-------- Data listing --------

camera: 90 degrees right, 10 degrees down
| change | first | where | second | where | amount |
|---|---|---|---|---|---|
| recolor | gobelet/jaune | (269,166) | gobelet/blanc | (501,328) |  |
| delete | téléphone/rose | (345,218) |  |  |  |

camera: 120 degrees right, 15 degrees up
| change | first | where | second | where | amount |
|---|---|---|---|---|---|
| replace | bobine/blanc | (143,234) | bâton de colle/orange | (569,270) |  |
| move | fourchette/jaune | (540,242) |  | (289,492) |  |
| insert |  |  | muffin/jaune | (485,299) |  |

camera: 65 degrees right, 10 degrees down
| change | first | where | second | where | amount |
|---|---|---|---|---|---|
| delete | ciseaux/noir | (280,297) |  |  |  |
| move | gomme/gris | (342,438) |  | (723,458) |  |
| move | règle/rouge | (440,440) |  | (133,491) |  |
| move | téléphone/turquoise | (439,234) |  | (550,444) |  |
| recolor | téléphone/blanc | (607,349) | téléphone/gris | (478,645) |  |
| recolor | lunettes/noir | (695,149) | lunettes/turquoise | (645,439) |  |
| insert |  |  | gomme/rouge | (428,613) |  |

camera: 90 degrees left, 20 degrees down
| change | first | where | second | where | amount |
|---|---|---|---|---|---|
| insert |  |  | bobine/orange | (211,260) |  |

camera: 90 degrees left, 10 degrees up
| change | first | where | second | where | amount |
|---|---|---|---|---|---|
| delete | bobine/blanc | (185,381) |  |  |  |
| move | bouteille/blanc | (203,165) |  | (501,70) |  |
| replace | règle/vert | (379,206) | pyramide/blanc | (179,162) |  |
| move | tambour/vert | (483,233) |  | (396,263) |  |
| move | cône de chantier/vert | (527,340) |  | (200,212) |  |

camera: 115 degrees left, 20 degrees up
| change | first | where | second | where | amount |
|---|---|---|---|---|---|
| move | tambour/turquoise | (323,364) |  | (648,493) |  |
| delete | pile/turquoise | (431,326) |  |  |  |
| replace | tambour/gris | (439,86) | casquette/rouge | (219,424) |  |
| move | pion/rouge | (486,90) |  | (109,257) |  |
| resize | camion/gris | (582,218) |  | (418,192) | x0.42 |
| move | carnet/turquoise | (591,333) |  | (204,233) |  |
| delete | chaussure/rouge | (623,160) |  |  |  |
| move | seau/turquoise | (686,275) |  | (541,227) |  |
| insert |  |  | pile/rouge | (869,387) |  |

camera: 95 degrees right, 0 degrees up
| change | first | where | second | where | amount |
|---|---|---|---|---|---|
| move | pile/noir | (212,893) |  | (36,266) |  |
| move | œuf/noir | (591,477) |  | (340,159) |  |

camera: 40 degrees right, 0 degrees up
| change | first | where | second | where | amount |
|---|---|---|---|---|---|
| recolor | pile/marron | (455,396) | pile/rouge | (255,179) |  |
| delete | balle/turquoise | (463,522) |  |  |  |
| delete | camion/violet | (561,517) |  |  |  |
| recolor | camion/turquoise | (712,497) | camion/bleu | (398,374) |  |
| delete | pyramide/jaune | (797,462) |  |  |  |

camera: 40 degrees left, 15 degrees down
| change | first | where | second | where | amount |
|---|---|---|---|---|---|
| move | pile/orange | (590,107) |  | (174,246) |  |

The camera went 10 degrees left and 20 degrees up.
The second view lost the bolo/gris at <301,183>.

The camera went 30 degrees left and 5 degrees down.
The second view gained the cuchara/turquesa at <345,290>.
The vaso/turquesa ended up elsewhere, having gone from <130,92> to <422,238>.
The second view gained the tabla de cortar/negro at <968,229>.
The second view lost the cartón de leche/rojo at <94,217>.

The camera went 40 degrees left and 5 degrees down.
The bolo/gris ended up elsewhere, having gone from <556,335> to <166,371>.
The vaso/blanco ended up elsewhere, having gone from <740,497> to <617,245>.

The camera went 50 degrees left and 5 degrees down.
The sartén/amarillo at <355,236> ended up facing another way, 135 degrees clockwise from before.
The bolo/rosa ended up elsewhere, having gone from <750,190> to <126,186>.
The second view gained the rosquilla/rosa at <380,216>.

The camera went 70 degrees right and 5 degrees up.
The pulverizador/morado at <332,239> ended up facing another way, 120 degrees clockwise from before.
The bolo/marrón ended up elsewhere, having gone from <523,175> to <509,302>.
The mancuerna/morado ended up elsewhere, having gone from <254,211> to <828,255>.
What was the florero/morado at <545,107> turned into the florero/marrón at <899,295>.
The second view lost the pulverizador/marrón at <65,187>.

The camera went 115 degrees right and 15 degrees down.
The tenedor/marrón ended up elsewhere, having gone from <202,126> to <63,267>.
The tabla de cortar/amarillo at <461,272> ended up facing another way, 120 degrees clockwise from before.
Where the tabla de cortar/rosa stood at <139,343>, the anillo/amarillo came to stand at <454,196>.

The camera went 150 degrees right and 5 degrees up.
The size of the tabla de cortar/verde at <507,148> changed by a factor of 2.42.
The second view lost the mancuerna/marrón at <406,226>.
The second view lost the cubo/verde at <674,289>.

--------

Activity: Copy out only the lines above from the one with "bobine/orange | (211,260)" to the one with "move | tambour/turquoise", inclusive, exactly as they stand.

Task answer:
| insert |  |  | bobine/orange | (211,260) |  |

camera: 90 degrees left, 10 degrees up
| change | first | where | second | where | amount |
|---|---|---|---|---|---|
| delete | bobine/blanc | (185,381) |  |  |  |
| move | bouteille/blanc | (203,165) |  | (501,70) |  |
| replace | règle/vert | (379,206) | pyramide/blanc | (179,162) |  |
| move | tambour/vert | (483,233) |  | (396,263) |  |
| move | cône de chantier/vert | (527,340) |  | (200,212) |  |

camera: 115 degrees left, 20 degrees up
| change | first | where | second | where | amount |
|---|---|---|---|---|---|
| move | tambour/turquoise | (323,364) |  | (648,493) |  |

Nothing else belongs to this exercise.